For the data below, give again exactly the lines from the one containing "C7: 470nF (DGND, U3/GP4)" through the one containing "S1: none -> switch (DGND, VA)", both ends included, and no others.

| The records |
++++++++++++++++++++
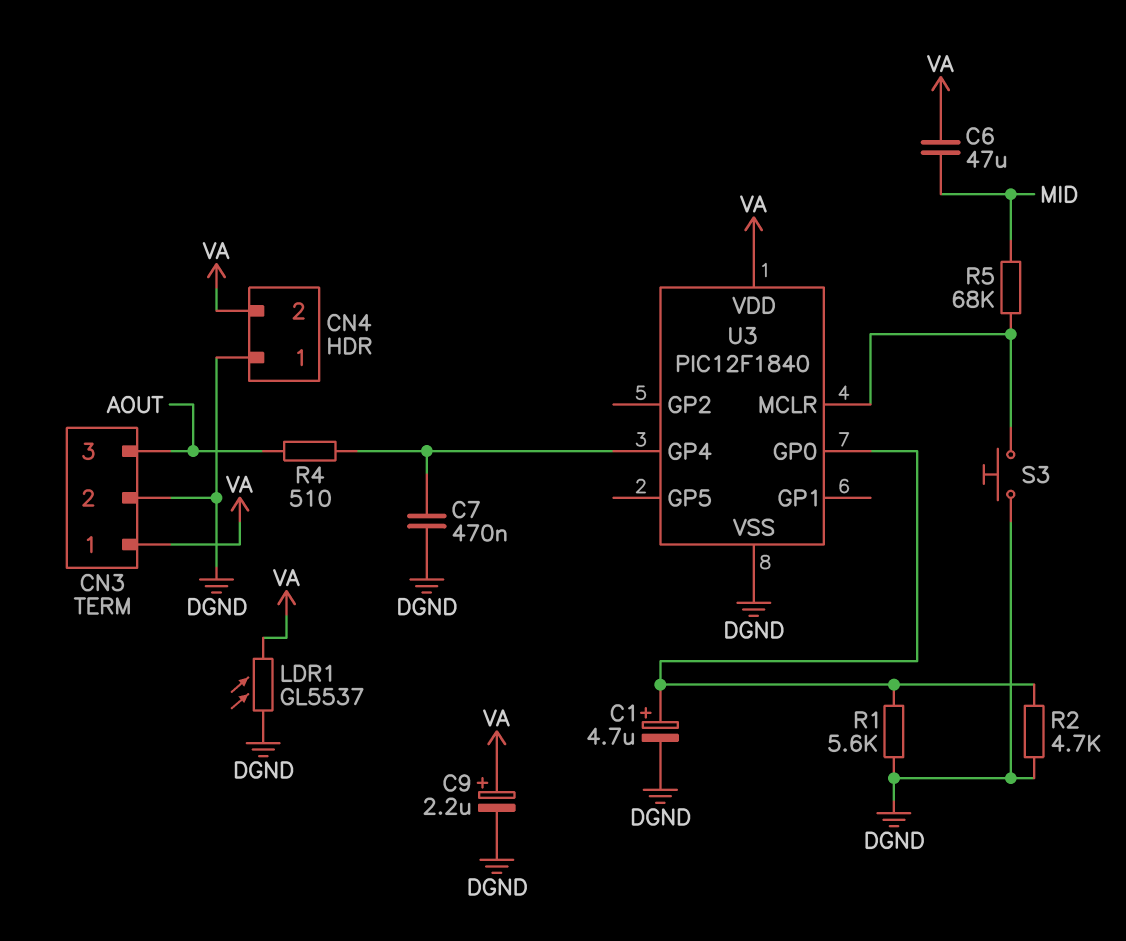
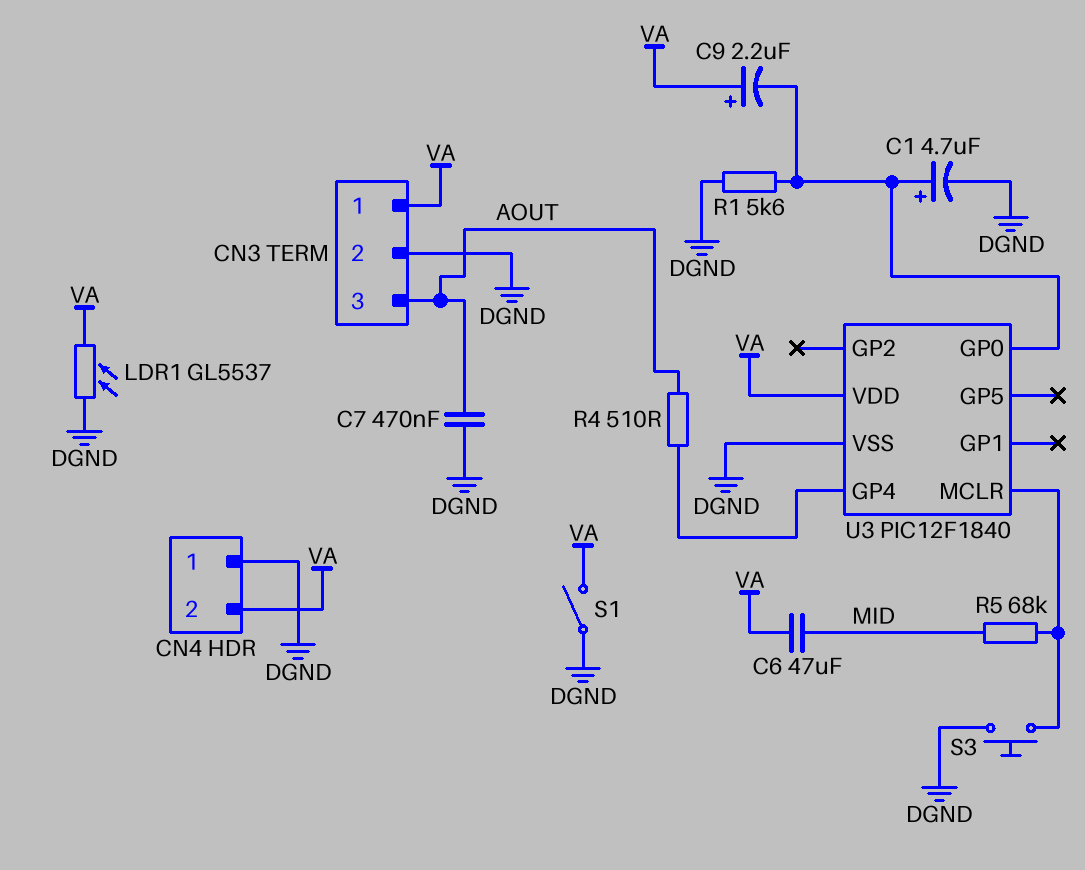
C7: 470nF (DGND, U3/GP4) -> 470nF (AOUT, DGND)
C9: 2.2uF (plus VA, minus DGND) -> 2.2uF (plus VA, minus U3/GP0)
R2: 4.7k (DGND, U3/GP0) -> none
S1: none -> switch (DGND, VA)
++++++++++++++++++++
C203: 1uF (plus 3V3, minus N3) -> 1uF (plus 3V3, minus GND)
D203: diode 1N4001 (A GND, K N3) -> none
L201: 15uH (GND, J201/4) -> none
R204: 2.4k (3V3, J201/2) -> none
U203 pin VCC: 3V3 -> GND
++++++++++++++++++++
| Reply to the task |
C7: 470nF (DGND, U3/GP4) -> 470nF (AOUT, DGND)
C9: 2.2uF (plus VA, minus DGND) -> 2.2uF (plus VA, minus U3/GP0)
R2: 4.7k (DGND, U3/GP0) -> none
S1: none -> switch (DGND, VA)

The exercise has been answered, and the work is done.